Data shown section start
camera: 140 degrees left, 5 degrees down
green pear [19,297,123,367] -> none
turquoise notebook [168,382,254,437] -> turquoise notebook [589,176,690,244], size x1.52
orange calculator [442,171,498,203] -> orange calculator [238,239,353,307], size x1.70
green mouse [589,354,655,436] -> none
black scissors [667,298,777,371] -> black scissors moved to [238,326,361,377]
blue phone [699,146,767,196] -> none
Data shown section end
Data shown section start
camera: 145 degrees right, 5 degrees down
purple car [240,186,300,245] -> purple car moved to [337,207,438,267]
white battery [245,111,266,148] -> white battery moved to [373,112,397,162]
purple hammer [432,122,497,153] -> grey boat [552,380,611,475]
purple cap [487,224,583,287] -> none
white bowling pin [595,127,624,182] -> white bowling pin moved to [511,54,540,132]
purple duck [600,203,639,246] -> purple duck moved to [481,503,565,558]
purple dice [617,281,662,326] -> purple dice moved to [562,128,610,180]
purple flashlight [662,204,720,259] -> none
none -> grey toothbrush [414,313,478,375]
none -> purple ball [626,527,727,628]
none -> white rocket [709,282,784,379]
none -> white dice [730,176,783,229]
Data shown section end
Data shown section start
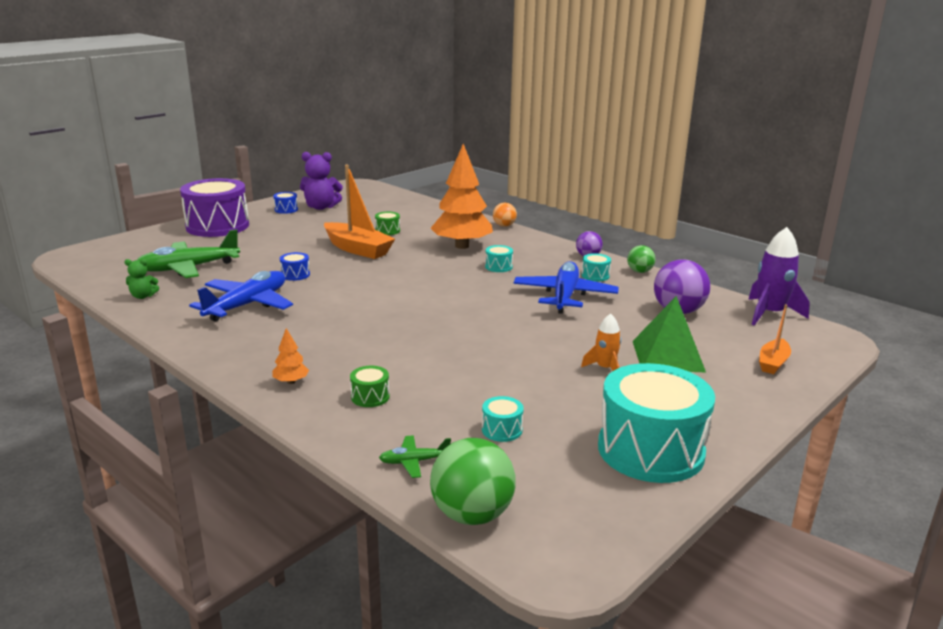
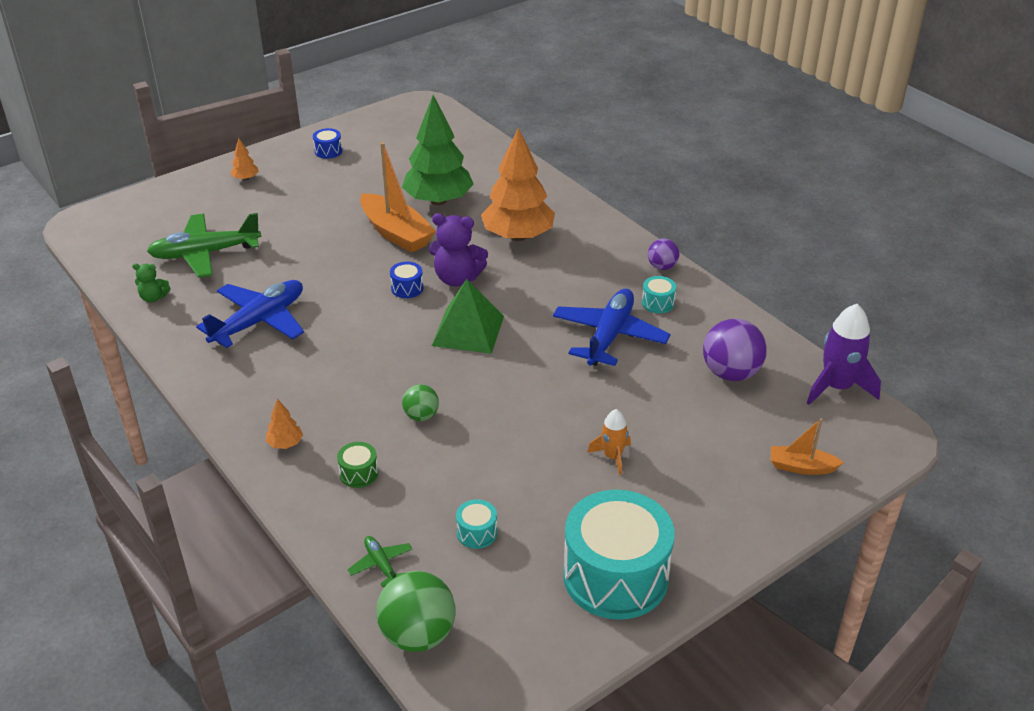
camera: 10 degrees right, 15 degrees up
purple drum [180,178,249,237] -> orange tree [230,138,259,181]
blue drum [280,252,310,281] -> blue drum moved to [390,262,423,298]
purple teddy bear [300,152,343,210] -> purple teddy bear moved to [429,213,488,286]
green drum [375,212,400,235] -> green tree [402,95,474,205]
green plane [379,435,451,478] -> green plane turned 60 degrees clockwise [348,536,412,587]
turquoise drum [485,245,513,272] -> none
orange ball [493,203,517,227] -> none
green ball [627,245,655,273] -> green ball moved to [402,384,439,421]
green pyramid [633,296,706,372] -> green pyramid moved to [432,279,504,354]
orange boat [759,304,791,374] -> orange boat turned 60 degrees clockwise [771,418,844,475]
Data shown section end
• **Exercise directions**: Begin with the line above that has "none -> white rocket [709,282,784,379]" and continue through the line that has "none -> white dice [730,176,783,229]", setting each one down exactly. Stop there.

• **Your solution**:
none -> white rocket [709,282,784,379]
none -> white dice [730,176,783,229]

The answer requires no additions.